### What you are asked to do
In full and without alteration, give the listing again.

▼▼▼

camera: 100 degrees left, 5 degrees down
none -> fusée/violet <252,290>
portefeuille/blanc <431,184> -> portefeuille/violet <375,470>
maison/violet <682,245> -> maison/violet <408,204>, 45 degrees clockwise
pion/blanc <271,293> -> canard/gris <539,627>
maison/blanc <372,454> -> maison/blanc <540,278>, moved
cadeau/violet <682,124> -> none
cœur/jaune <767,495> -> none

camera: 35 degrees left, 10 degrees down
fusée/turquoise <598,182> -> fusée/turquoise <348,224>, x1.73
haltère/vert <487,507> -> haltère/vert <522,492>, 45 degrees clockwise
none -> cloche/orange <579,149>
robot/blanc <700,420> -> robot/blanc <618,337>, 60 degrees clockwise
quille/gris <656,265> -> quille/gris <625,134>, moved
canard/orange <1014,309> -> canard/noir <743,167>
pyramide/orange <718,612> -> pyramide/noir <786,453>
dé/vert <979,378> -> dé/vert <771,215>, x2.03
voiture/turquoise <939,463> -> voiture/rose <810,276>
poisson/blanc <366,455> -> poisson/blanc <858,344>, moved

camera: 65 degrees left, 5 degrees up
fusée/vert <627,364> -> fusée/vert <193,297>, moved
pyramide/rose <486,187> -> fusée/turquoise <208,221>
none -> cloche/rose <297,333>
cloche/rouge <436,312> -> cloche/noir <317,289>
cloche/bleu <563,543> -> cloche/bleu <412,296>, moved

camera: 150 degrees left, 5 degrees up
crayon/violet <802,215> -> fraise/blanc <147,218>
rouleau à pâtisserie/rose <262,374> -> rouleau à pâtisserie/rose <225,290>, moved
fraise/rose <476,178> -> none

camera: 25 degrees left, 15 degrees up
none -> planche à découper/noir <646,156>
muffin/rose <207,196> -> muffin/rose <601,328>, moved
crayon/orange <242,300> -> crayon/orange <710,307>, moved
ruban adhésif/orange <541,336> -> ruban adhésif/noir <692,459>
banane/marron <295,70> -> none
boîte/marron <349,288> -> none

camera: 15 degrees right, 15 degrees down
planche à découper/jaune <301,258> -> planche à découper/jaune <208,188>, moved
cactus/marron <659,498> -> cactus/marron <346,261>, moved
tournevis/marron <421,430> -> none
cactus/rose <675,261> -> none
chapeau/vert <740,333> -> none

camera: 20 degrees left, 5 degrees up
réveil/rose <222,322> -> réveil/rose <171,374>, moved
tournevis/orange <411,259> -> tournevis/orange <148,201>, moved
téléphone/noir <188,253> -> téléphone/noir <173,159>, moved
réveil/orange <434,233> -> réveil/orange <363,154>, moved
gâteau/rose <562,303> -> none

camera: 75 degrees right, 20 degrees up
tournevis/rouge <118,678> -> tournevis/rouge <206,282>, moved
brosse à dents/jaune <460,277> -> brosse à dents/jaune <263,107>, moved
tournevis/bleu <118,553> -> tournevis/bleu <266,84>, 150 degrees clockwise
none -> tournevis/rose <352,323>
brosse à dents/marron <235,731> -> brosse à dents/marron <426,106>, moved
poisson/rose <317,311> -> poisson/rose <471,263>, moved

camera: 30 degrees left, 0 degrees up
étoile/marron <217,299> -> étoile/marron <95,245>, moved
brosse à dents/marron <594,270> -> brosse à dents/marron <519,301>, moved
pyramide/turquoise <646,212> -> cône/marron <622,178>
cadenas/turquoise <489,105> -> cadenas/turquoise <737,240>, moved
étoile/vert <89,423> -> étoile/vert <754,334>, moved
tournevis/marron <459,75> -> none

▲▲▲

### Result
camera: 100 degrees left, 5 degrees down
none -> fusée/violet <252,290>
portefeuille/blanc <431,184> -> portefeuille/violet <375,470>
maison/violet <682,245> -> maison/violet <408,204>, 45 degrees clockwise
pion/blanc <271,293> -> canard/gris <539,627>
maison/blanc <372,454> -> maison/blanc <540,278>, moved
cadeau/violet <682,124> -> none
cœur/jaune <767,495> -> none

camera: 35 degrees left, 10 degrees down
fusée/turquoise <598,182> -> fusée/turquoise <348,224>, x1.73
haltère/vert <487,507> -> haltère/vert <522,492>, 45 degrees clockwise
none -> cloche/orange <579,149>
robot/blanc <700,420> -> robot/blanc <618,337>, 60 degrees clockwise
quille/gris <656,265> -> quille/gris <625,134>, moved
canard/orange <1014,309> -> canard/noir <743,167>
pyramide/orange <718,612> -> pyramide/noir <786,453>
dé/vert <979,378> -> dé/vert <771,215>, x2.03
voiture/turquoise <939,463> -> voiture/rose <810,276>
poisson/blanc <366,455> -> poisson/blanc <858,344>, moved

camera: 65 degrees left, 5 degrees up
fusée/vert <627,364> -> fusée/vert <193,297>, moved
pyramide/rose <486,187> -> fusée/turquoise <208,221>
none -> cloche/rose <297,333>
cloche/rouge <436,312> -> cloche/noir <317,289>
cloche/bleu <563,543> -> cloche/bleu <412,296>, moved

camera: 150 degrees left, 5 degrees up
crayon/violet <802,215> -> fraise/blanc <147,218>
rouleau à pâtisserie/rose <262,374> -> rouleau à pâtisserie/rose <225,290>, moved
fraise/rose <476,178> -> none

camera: 25 degrees left, 15 degrees up
none -> planche à découper/noir <646,156>
muffin/rose <207,196> -> muffin/rose <601,328>, moved
crayon/orange <242,300> -> crayon/orange <710,307>, moved
ruban adhésif/orange <541,336> -> ruban adhésif/noir <692,459>
banane/marron <295,70> -> none
boîte/marron <349,288> -> none

camera: 15 degrees right, 15 degrees down
planche à découper/jaune <301,258> -> planche à découper/jaune <208,188>, moved
cactus/marron <659,498> -> cactus/marron <346,261>, moved
tournevis/marron <421,430> -> none
cactus/rose <675,261> -> none
chapeau/vert <740,333> -> none

camera: 20 degrees left, 5 degrees up
réveil/rose <222,322> -> réveil/rose <171,374>, moved
tournevis/orange <411,259> -> tournevis/orange <148,201>, moved
téléphone/noir <188,253> -> téléphone/noir <173,159>, moved
réveil/orange <434,233> -> réveil/orange <363,154>, moved
gâteau/rose <562,303> -> none

camera: 75 degrees right, 20 degrees up
tournevis/rouge <118,678> -> tournevis/rouge <206,282>, moved
brosse à dents/jaune <460,277> -> brosse à dents/jaune <263,107>, moved
tournevis/bleu <118,553> -> tournevis/bleu <266,84>, 150 degrees clockwise
none -> tournevis/rose <352,323>
brosse à dents/marron <235,731> -> brosse à dents/marron <426,106>, moved
poisson/rose <317,311> -> poisson/rose <471,263>, moved

camera: 30 degrees left, 0 degrees up
étoile/marron <217,299> -> étoile/marron <95,245>, moved
brosse à dents/marron <594,270> -> brosse à dents/marron <519,301>, moved
pyramide/turquoise <646,212> -> cône/marron <622,178>
cadenas/turquoise <489,105> -> cadenas/turquoise <737,240>, moved
étoile/vert <89,423> -> étoile/vert <754,334>, moved
tournevis/marron <459,75> -> none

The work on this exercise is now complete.